### [Records supplied]

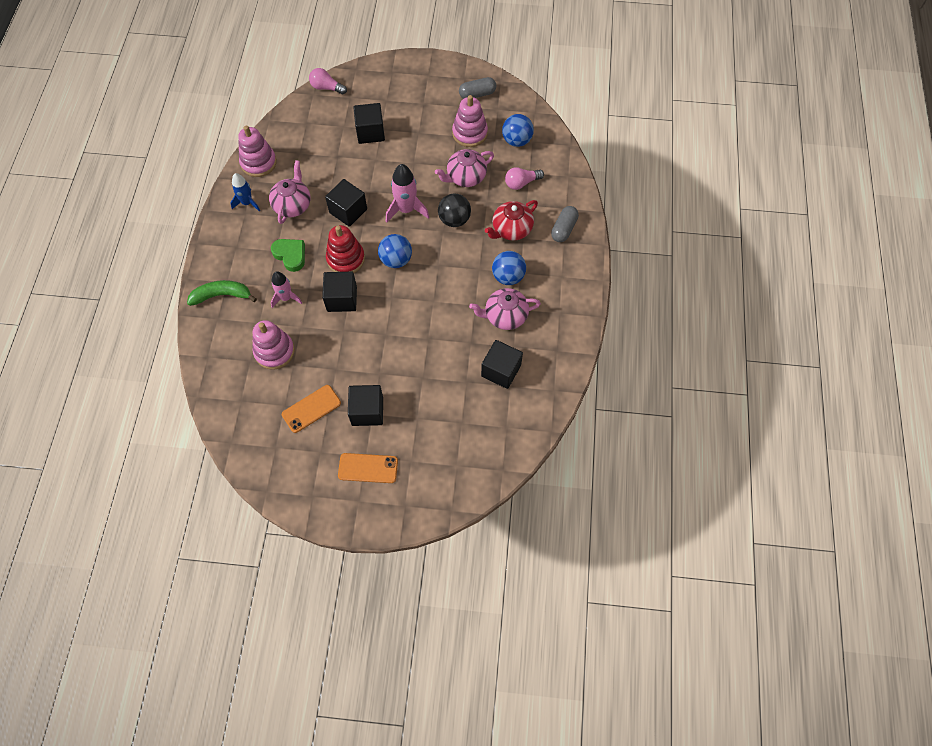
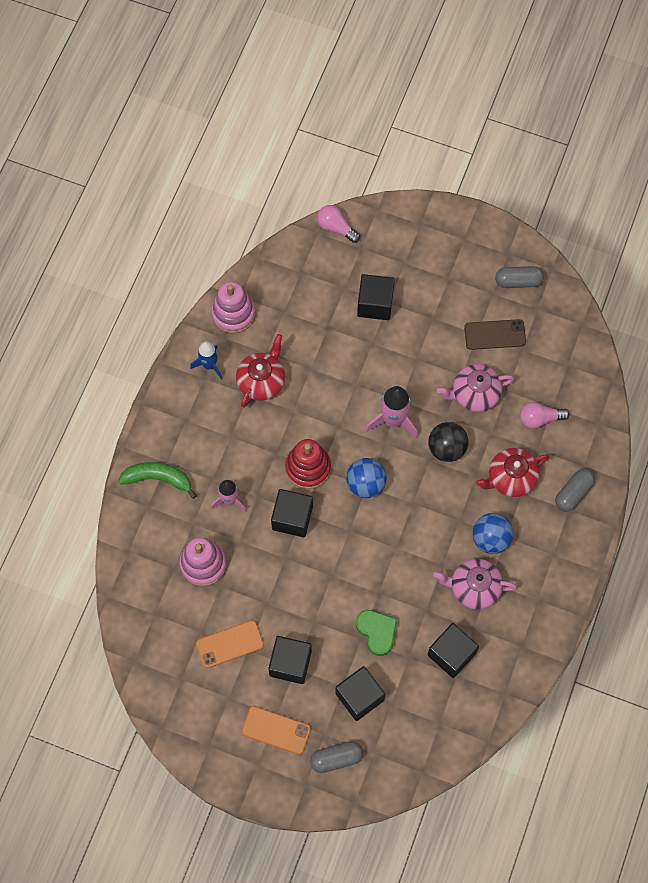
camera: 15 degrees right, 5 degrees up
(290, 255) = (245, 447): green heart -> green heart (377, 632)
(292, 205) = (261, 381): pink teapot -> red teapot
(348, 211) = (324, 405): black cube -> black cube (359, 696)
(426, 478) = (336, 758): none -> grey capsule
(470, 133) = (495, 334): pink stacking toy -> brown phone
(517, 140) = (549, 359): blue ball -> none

### [Problem to solve]
Exactly reproduce each record, leaving out any pictures.

### [The completed task]
camera: 15 degrees right, 5 degrees up
(290, 255) = (245, 447): green heart -> green heart (377, 632)
(292, 205) = (261, 381): pink teapot -> red teapot
(348, 211) = (324, 405): black cube -> black cube (359, 696)
(426, 478) = (336, 758): none -> grey capsule
(470, 133) = (495, 334): pink stacking toy -> brown phone
(517, 140) = (549, 359): blue ball -> none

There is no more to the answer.